- [Scene change data]

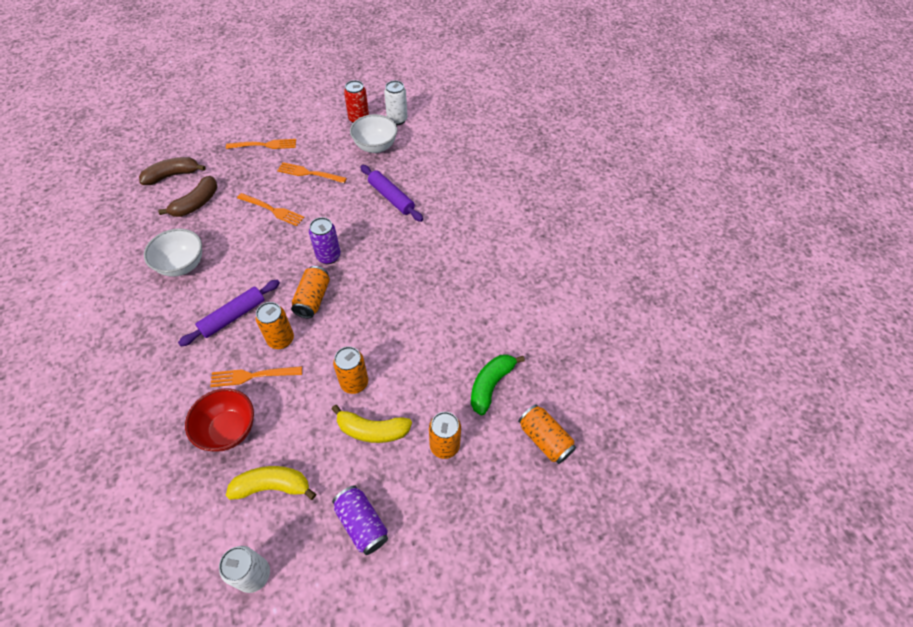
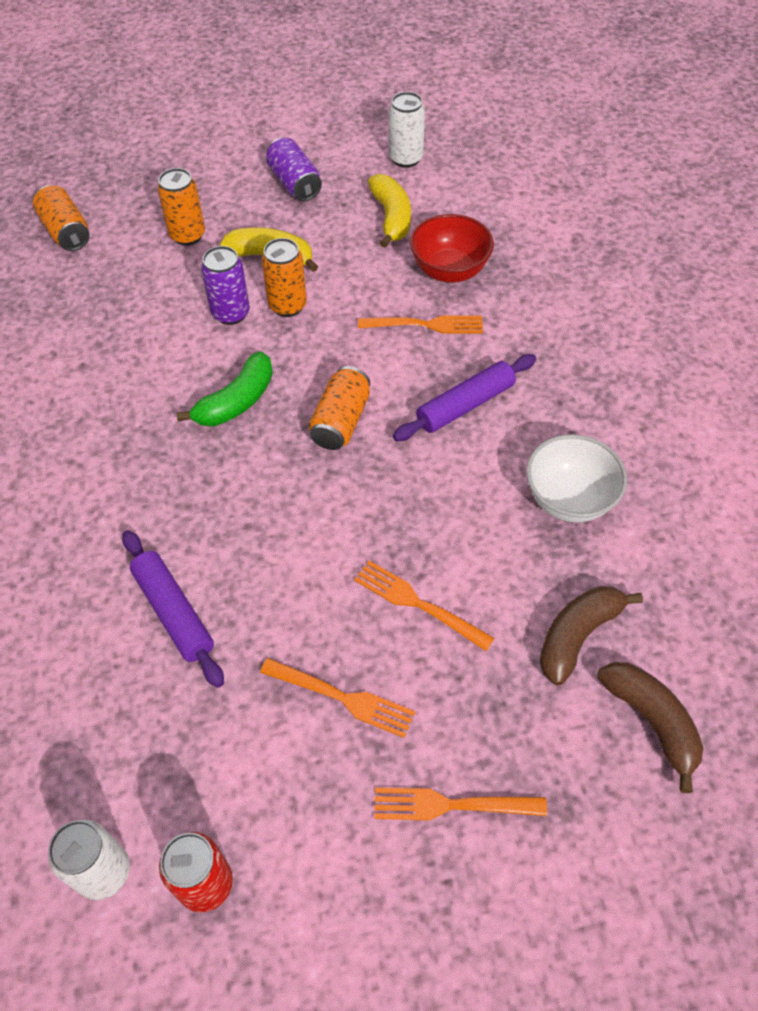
camera: 170 degrees left, 0 degrees up
(172, 175) = (651, 722): brown banana -> brown banana turned 105 degrees counterclockwise
(272, 486) = (391, 218): yellow banana -> yellow banana turned 105 degrees counterclockwise
(281, 339) = (389, 366): orange can -> none
(328, 256) = (311, 492): purple can -> purple can (231, 313)
(375, 146) = (179, 771): white bowl -> none
(491, 385) = (107, 288): green banana -> green banana (236, 401)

- [EXERCISE] For the records above, give every line again exactly and skip the pictures.

- [FINAL ANSWER]
camera: 170 degrees left, 0 degrees up
(172, 175) = (651, 722): brown banana -> brown banana turned 105 degrees counterclockwise
(272, 486) = (391, 218): yellow banana -> yellow banana turned 105 degrees counterclockwise
(281, 339) = (389, 366): orange can -> none
(328, 256) = (311, 492): purple can -> purple can (231, 313)
(375, 146) = (179, 771): white bowl -> none
(491, 385) = (107, 288): green banana -> green banana (236, 401)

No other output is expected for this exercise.